## Task material

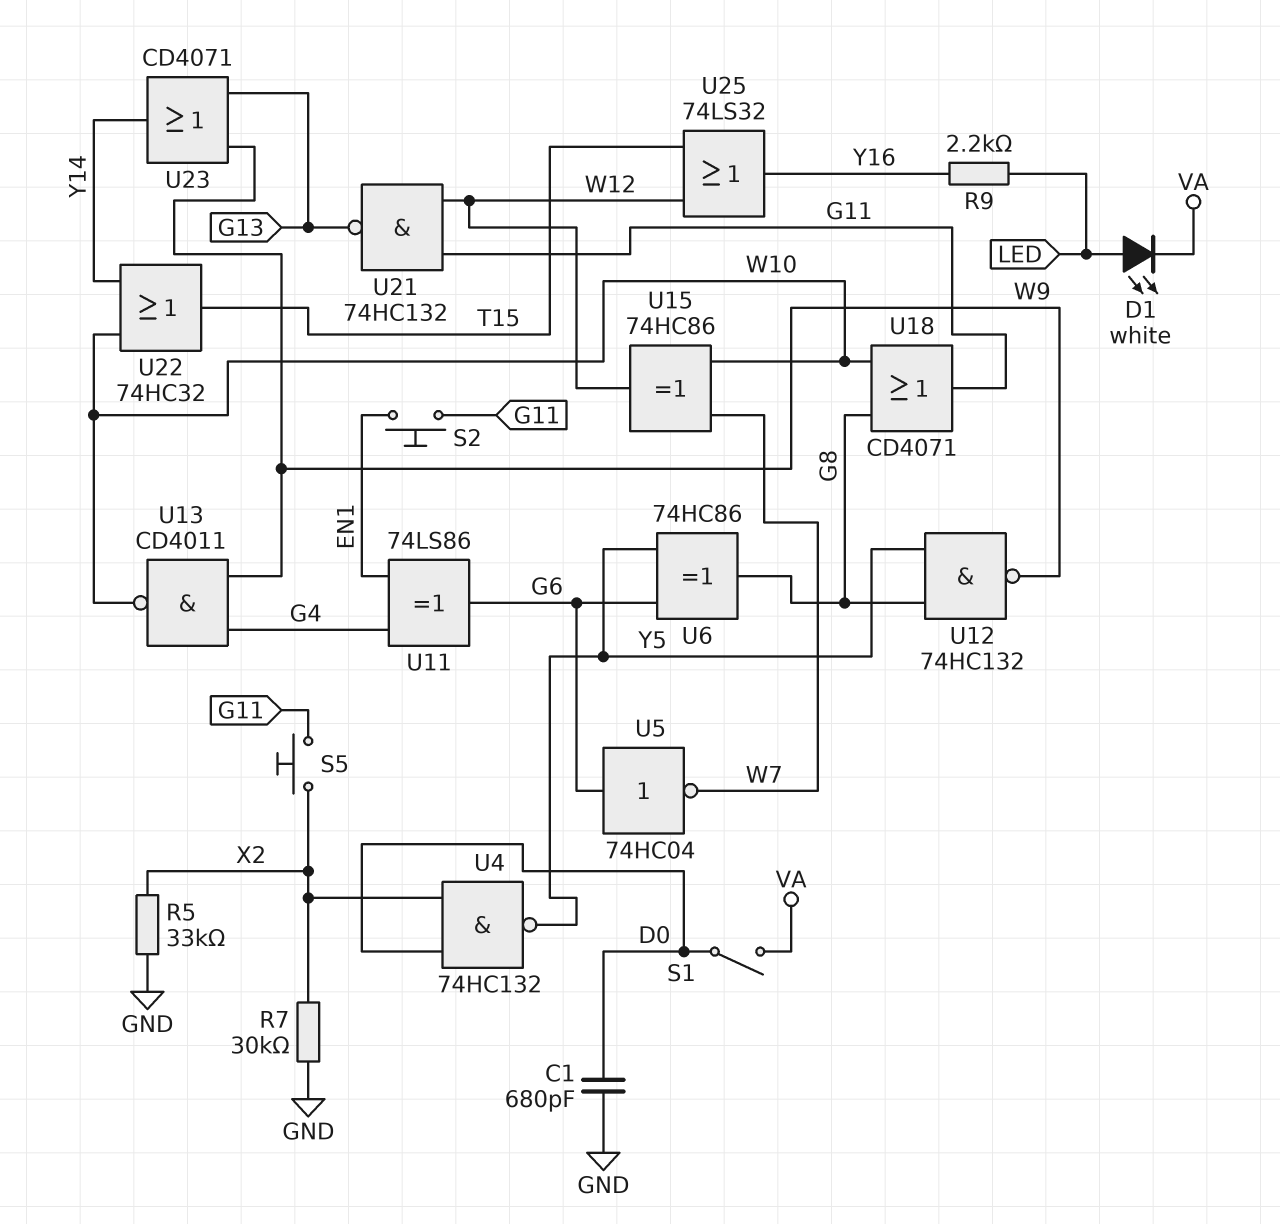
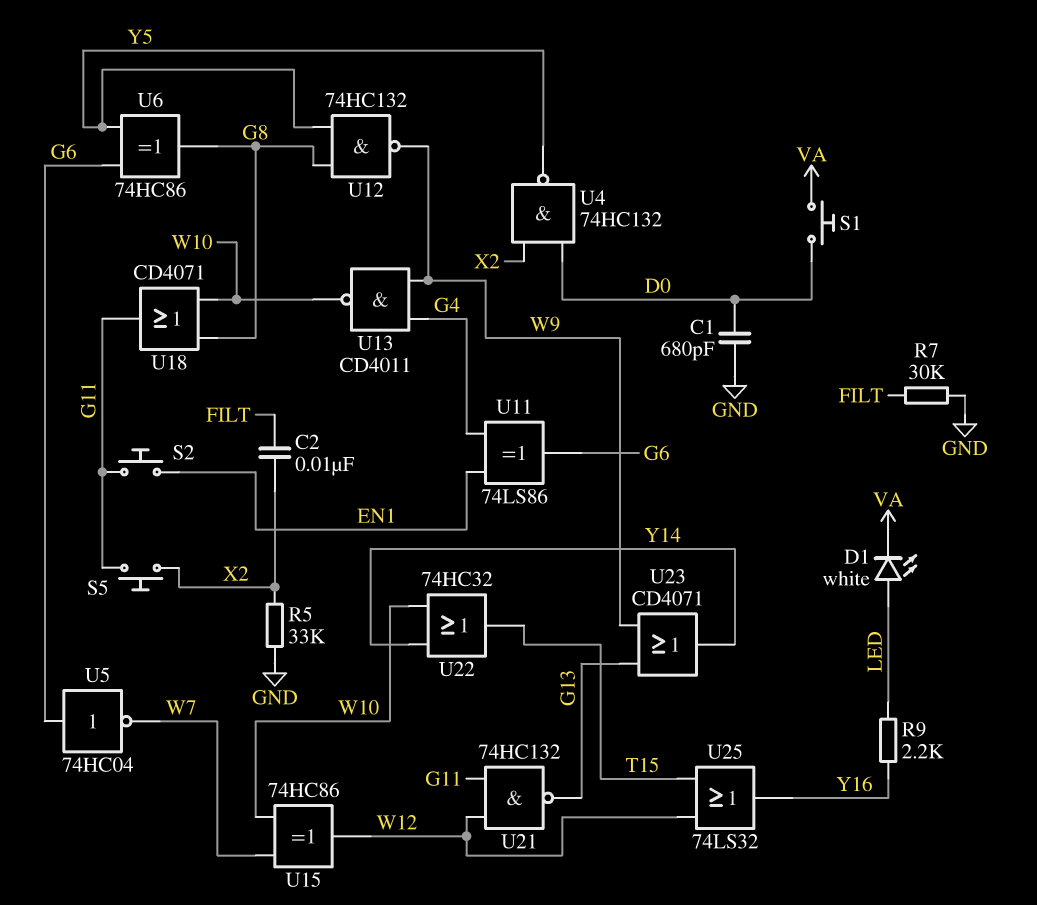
C2: none -> 10nF (FILT, X2)
R7: 30k (GND, X2) -> 30k (FILT, GND)
S1: switch (D0, VA) -> button (D0, VA)

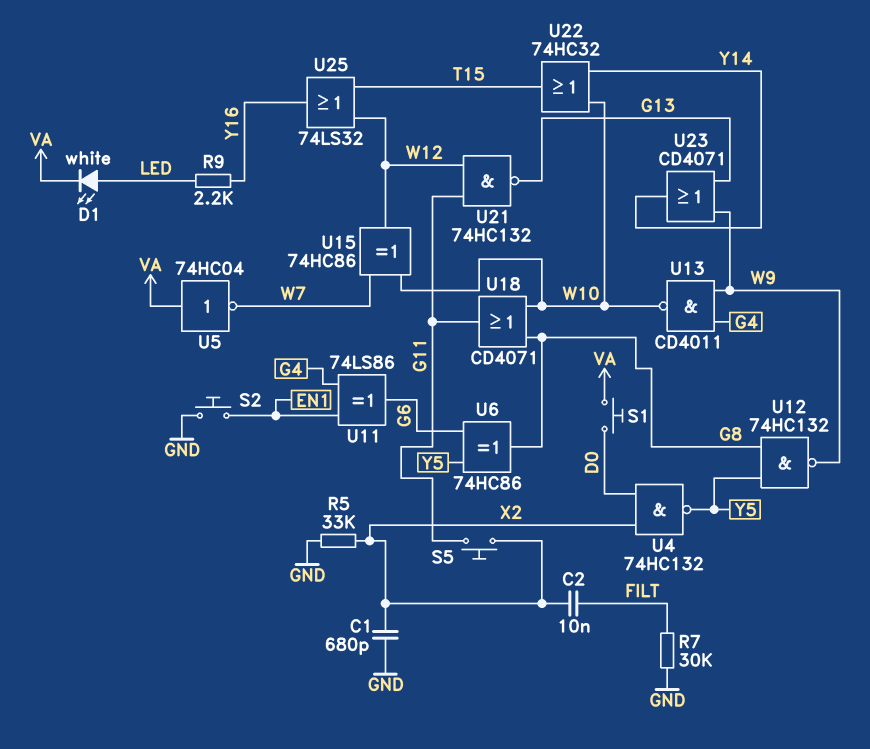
C1: 680pF (D0, GND) -> 680pF (GND, X2)
S2: button (EN1, G11) -> button (EN1, GND)
U5: NOT 74HC04 (in G6, out W7) -> NOT 74HC04 (in VA, out W7)

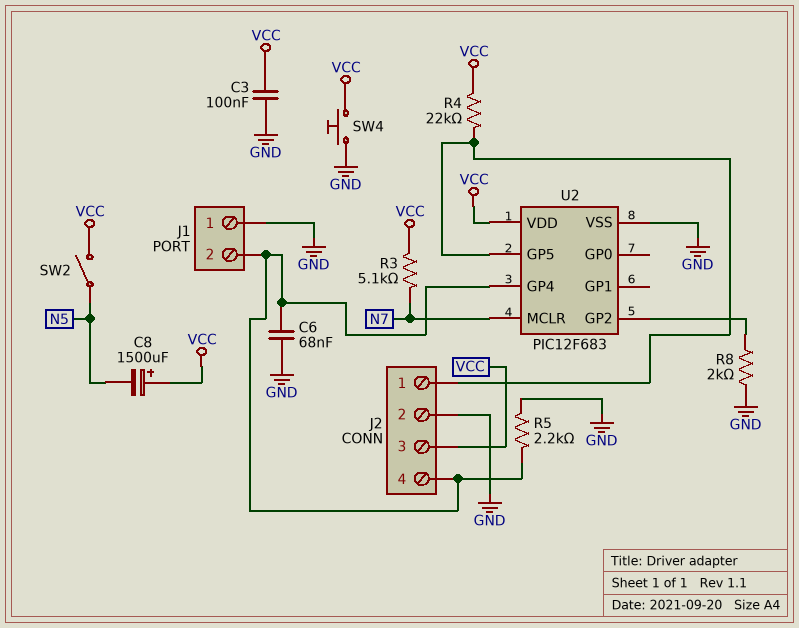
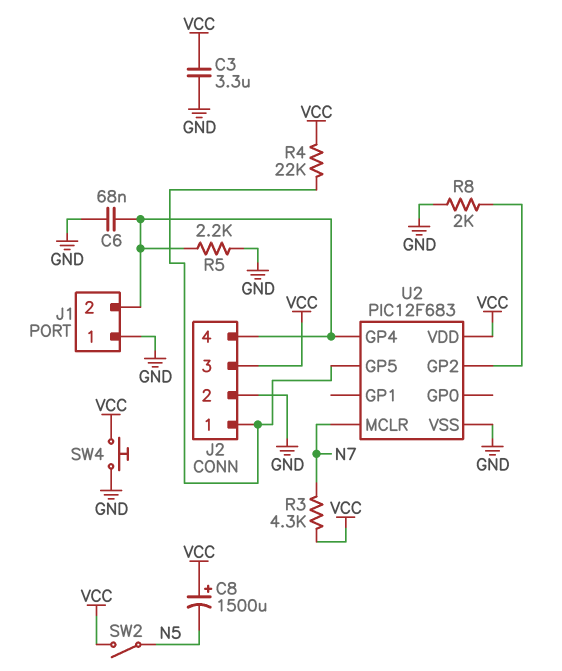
C3: 100nF (GND, VCC) -> 3.3uF (GND, VCC)
R3: 5.1k (N7, VCC) -> 4.3k (N7, VCC)

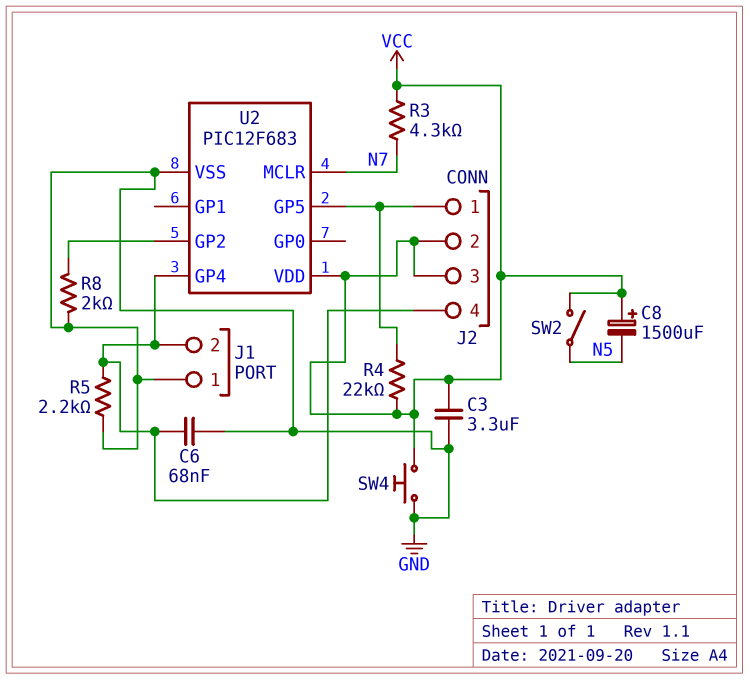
J2 pin 2: GND -> VCC

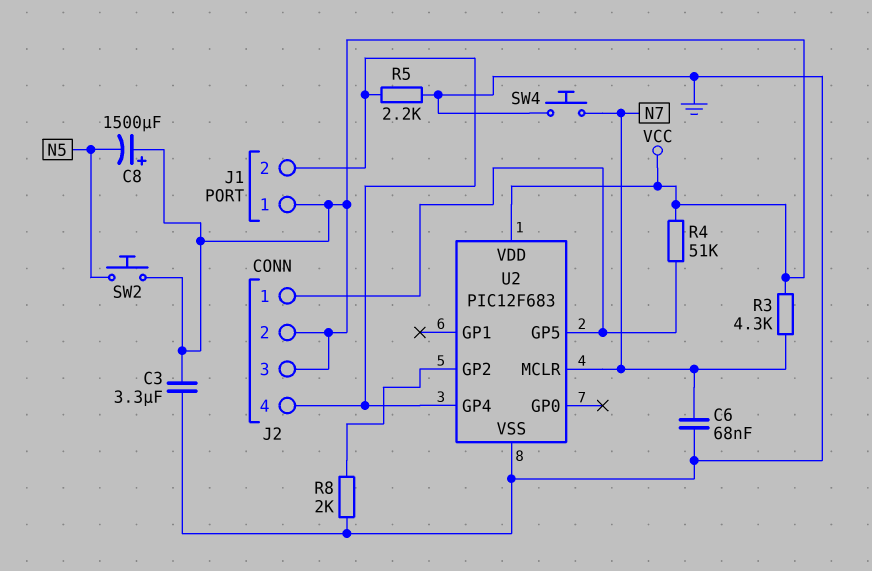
C6: 68nF (GND, J1/2) -> 68nF (GND, N7)
J1 pin 1: GND -> VCC
R4: 22k (J2/1, VCC) -> 51k (J2/1, VCC)
SW2: switch (N5, VCC) -> button (N5, VCC)
SW4: button (GND, VCC) -> button (GND, N7)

## What the task requires
Quote everything in the listing above exactly; pictures are the only thing to omit.

## Output for this exercise
C2: none -> 10nF (FILT, X2)
R7: 30k (GND, X2) -> 30k (FILT, GND)
S1: switch (D0, VA) -> button (D0, VA)

C1: 680pF (D0, GND) -> 680pF (GND, X2)
S2: button (EN1, G11) -> button (EN1, GND)
U5: NOT 74HC04 (in G6, out W7) -> NOT 74HC04 (in VA, out W7)

C3: 100nF (GND, VCC) -> 3.3uF (GND, VCC)
R3: 5.1k (N7, VCC) -> 4.3k (N7, VCC)

J2 pin 2: GND -> VCC

C6: 68nF (GND, J1/2) -> 68nF (GND, N7)
J1 pin 1: GND -> VCC
R4: 22k (J2/1, VCC) -> 51k (J2/1, VCC)
SW2: switch (N5, VCC) -> button (N5, VCC)
SW4: button (GND, VCC) -> button (GND, N7)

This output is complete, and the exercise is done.